• _Task to complete_: Without the pictures, set down everything in the listing exactly.

*** Information provided Section Begins ***

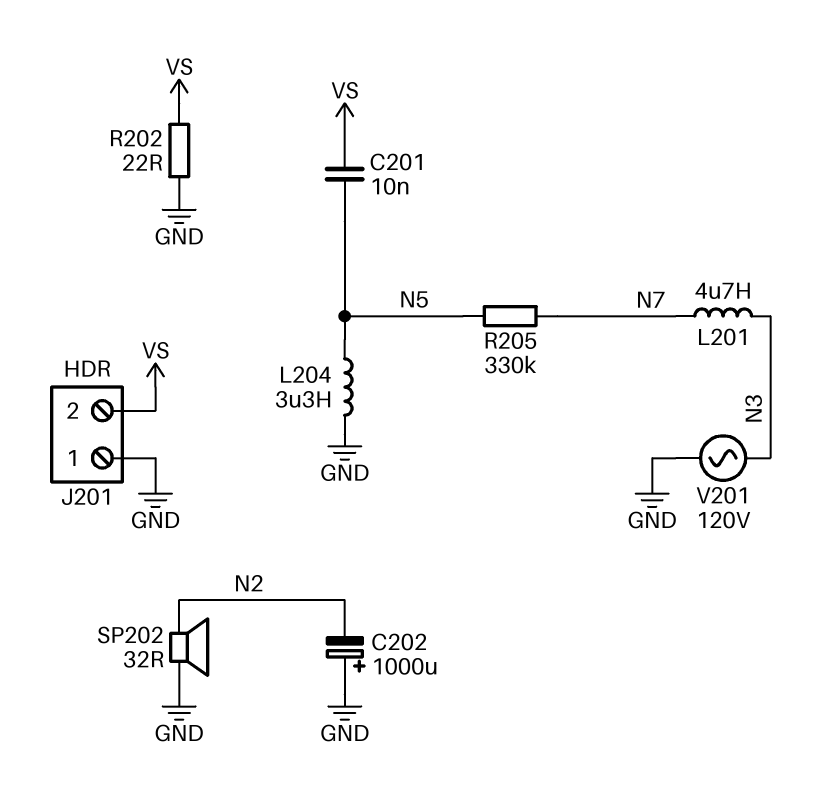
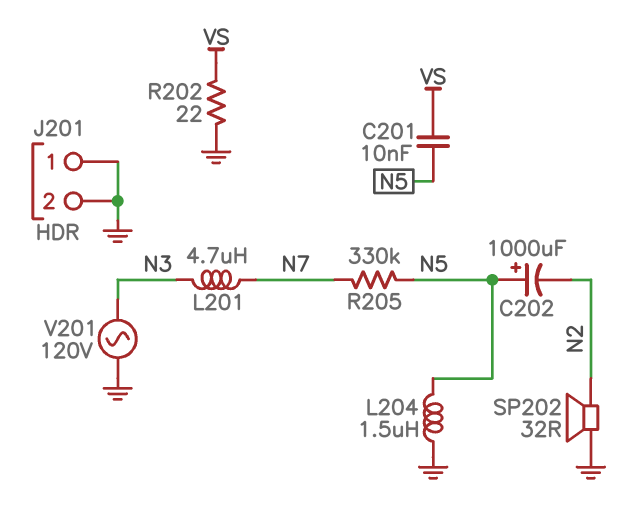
C202: 1000uF (plus GND, minus N2) -> 1000uF (plus N5, minus N2)
J201 pin 2: VS -> GND
L204: 3.3uH (GND, N5) -> 1.5uH (GND, N5)

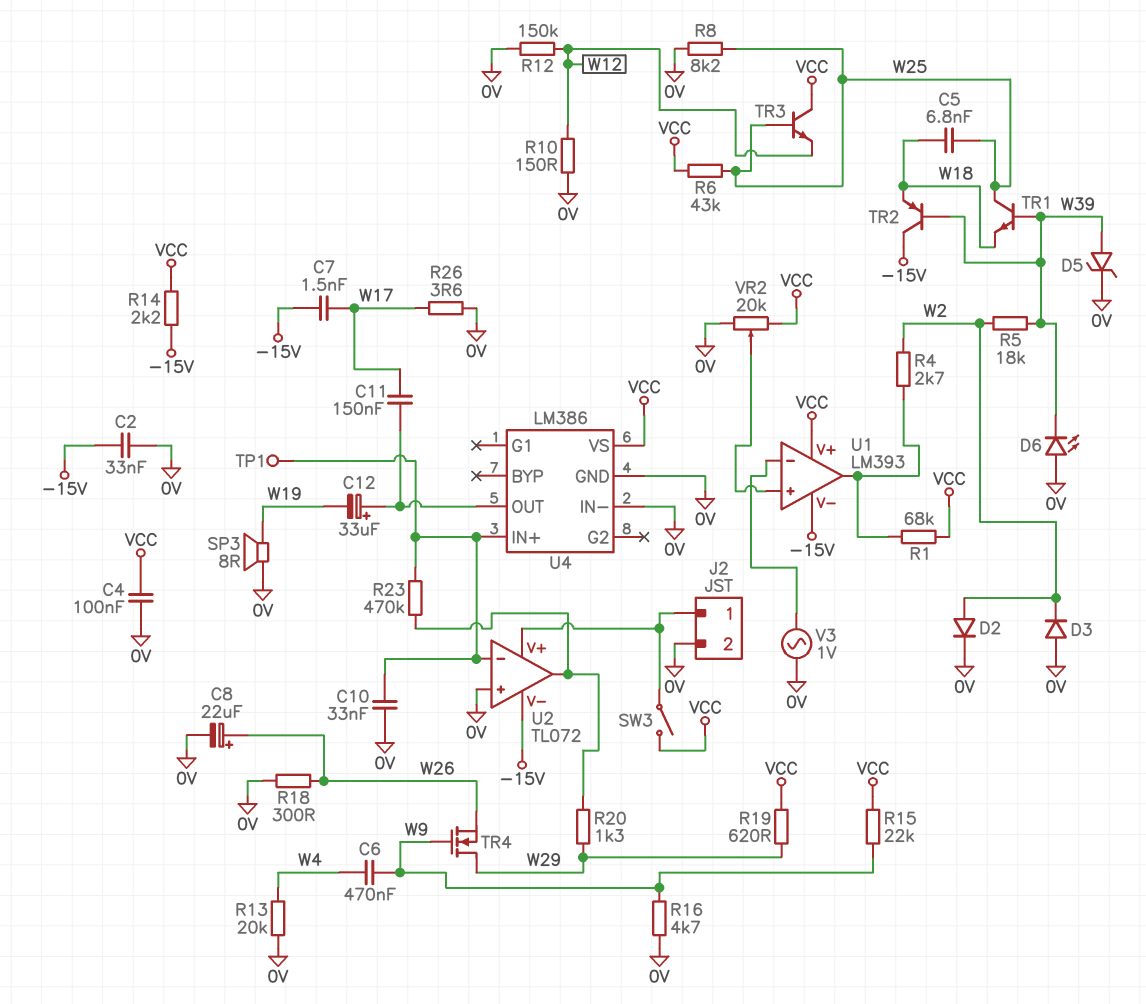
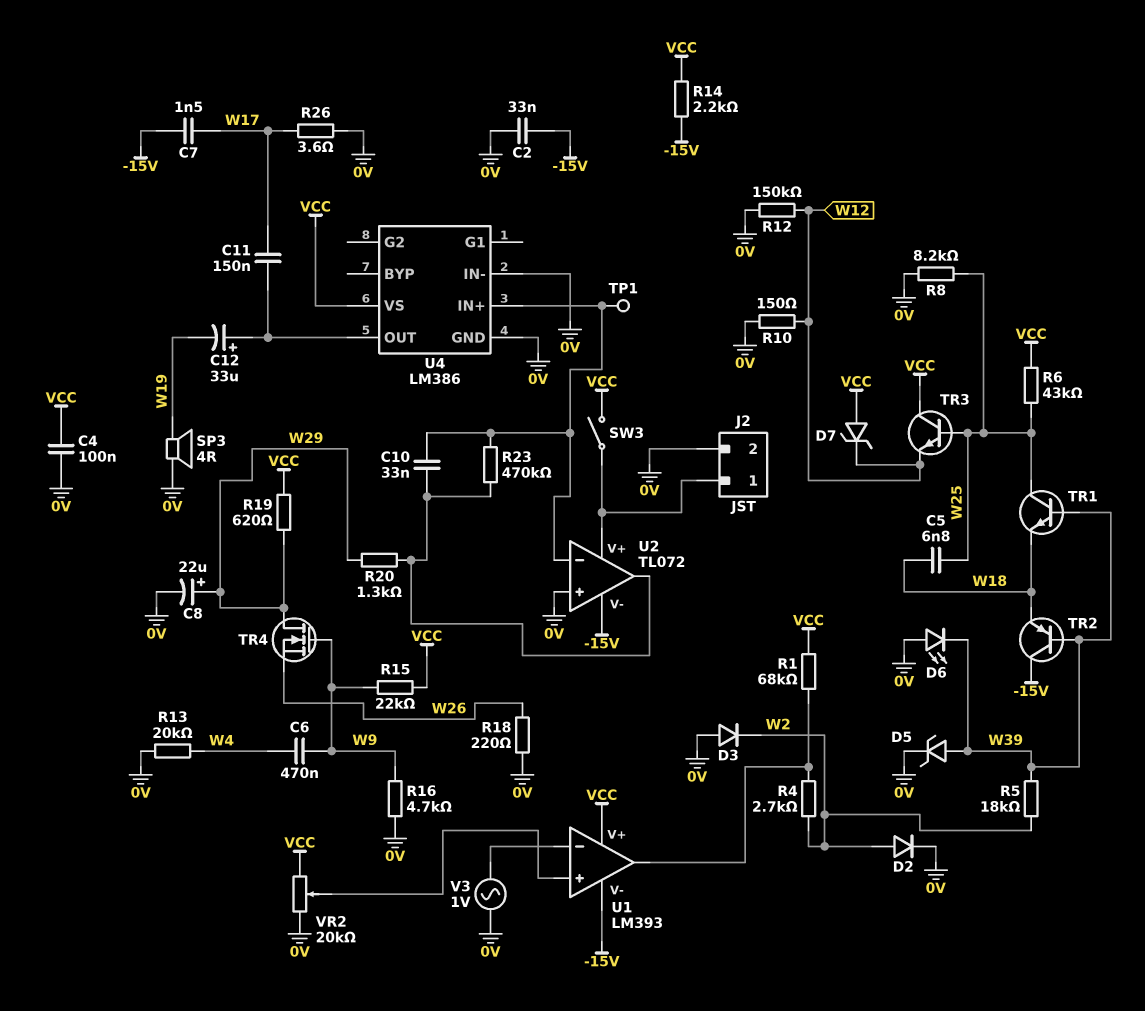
C8: 22uF (plus W26, minus 0V) -> 22uF (plus W29, minus 0V)
C10: 33nF (0V, U2/in-) -> 33nF (U2/in-, U2/out)
D7: none -> zener (A VCC, K W12)
R18: 300 (0V, W26) -> 220 (0V, W26)
SP3: speaker 8R (0V, W19) -> speaker 4R (0V, W19)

*** Information provided Section Ends ***

• _Expected output_:
C202: 1000uF (plus GND, minus N2) -> 1000uF (plus N5, minus N2)
J201 pin 2: VS -> GND
L204: 3.3uH (GND, N5) -> 1.5uH (GND, N5)

C8: 22uF (plus W26, minus 0V) -> 22uF (plus W29, minus 0V)
C10: 33nF (0V, U2/in-) -> 33nF (U2/in-, U2/out)
D7: none -> zener (A VCC, K W12)
R18: 300 (0V, W26) -> 220 (0V, W26)
SP3: speaker 8R (0V, W19) -> speaker 4R (0V, W19)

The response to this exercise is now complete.